■ TO DO: Gather the lines below that include the string "DGND", copying each in full.

=== RECORDS TO USE ===

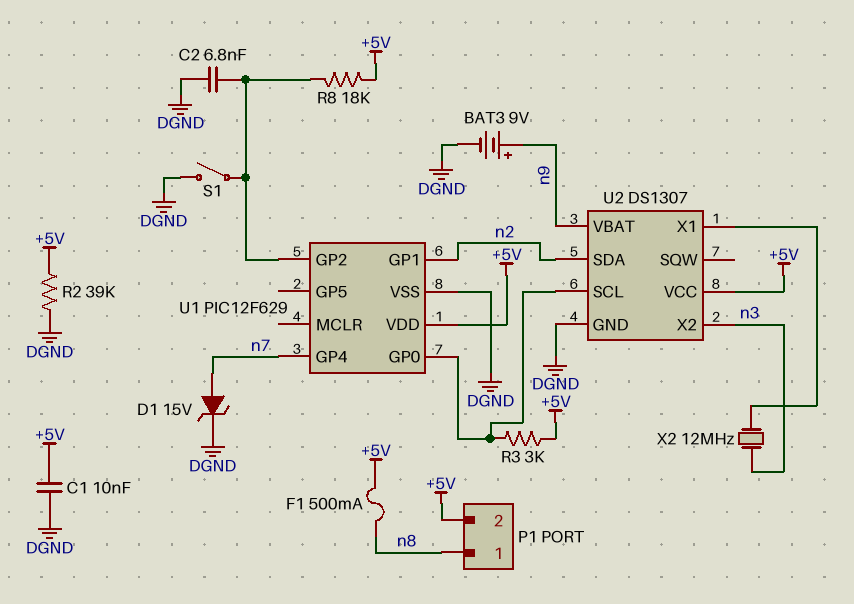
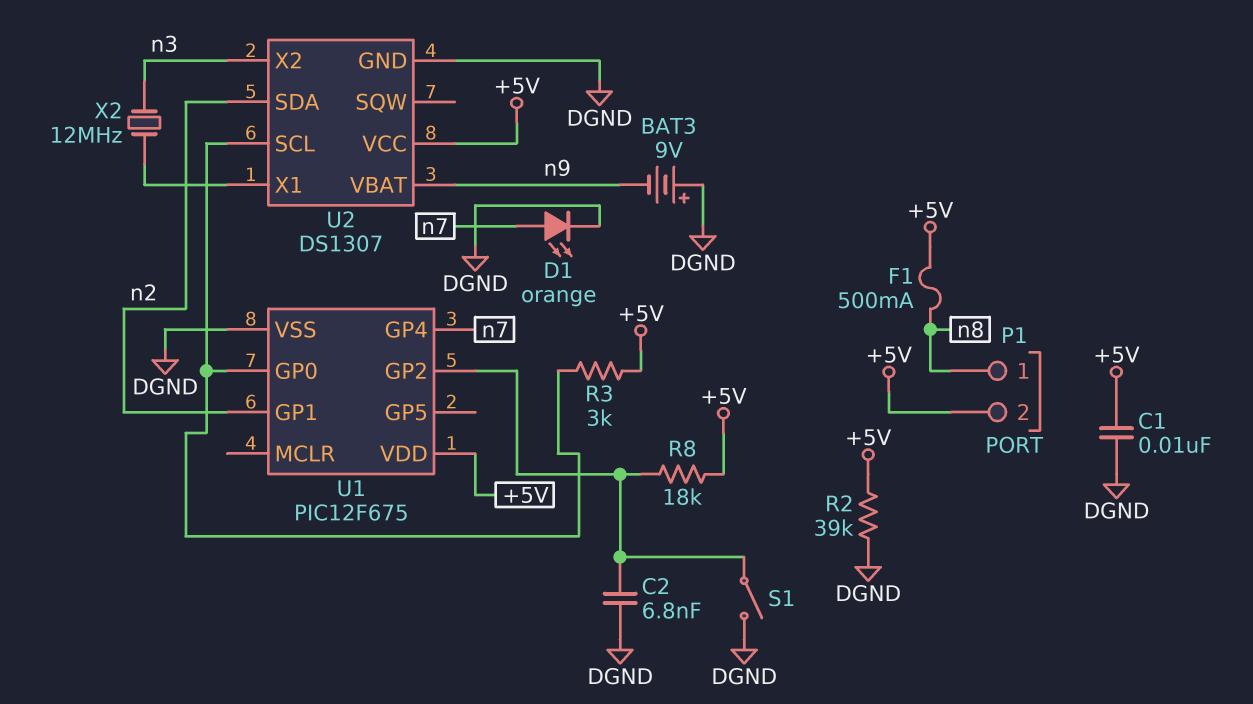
BAT3: 9V (plus n9, minus DGND) -> 9V (plus DGND, minus n9)
D1: zener 15V (A n7, K DGND) -> LED orange (A n7, K DGND)
U1: PIC12F629 -> PIC12F675

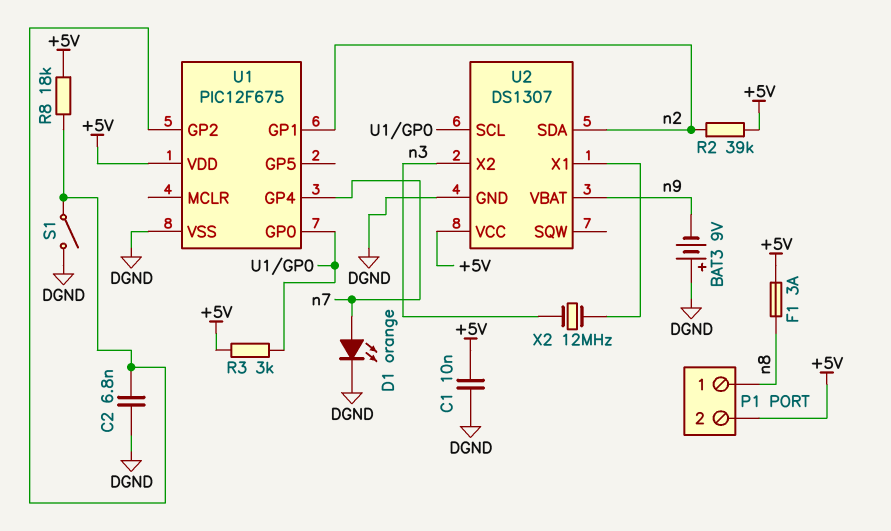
F1: 500mA (+5V, n8) -> 3A (+5V, n8)
R2: 39k (+5V, DGND) -> 39k (+5V, n2)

===

■ ANSWER BOX:
BAT3: 9V (plus n9, minus DGND) -> 9V (plus DGND, minus n9)
D1: zener 15V (A n7, K DGND) -> LED orange (A n7, K DGND)
R2: 39k (+5V, DGND) -> 39k (+5V, n2)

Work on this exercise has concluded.